Work request: Repeat the listing below in full and exactly. Pictures are to be omitted.

Supplied material:
● ● ● ● ●

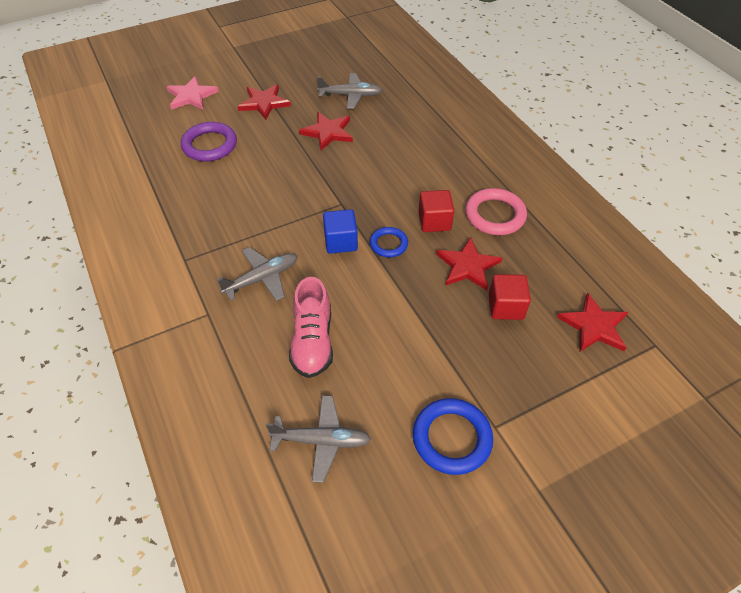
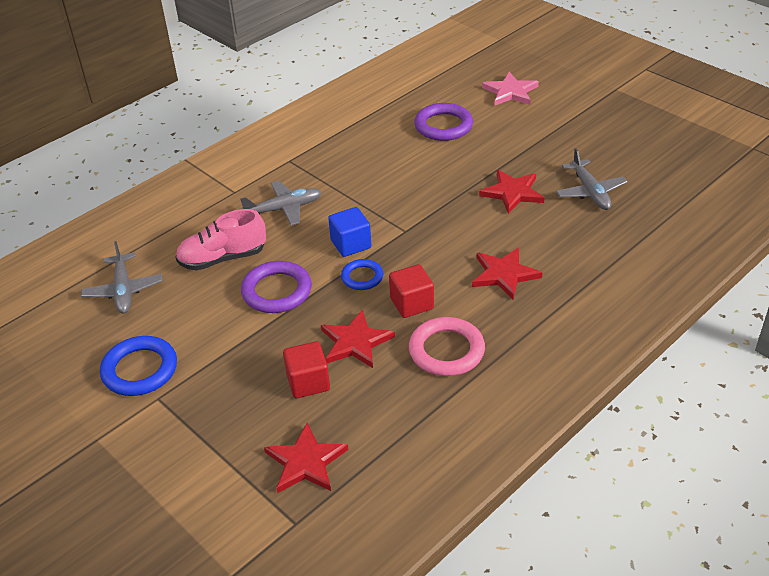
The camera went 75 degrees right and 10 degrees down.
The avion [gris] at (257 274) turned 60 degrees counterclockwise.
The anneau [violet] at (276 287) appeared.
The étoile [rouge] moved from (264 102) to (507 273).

● ● ● ● ●

Your solution:
The camera went 75 degrees right and 10 degrees down.
The avion [gris] at (257 274) turned 60 degrees counterclockwise.
The anneau [violet] at (276 287) appeared.
The étoile [rouge] moved from (264 102) to (507 273).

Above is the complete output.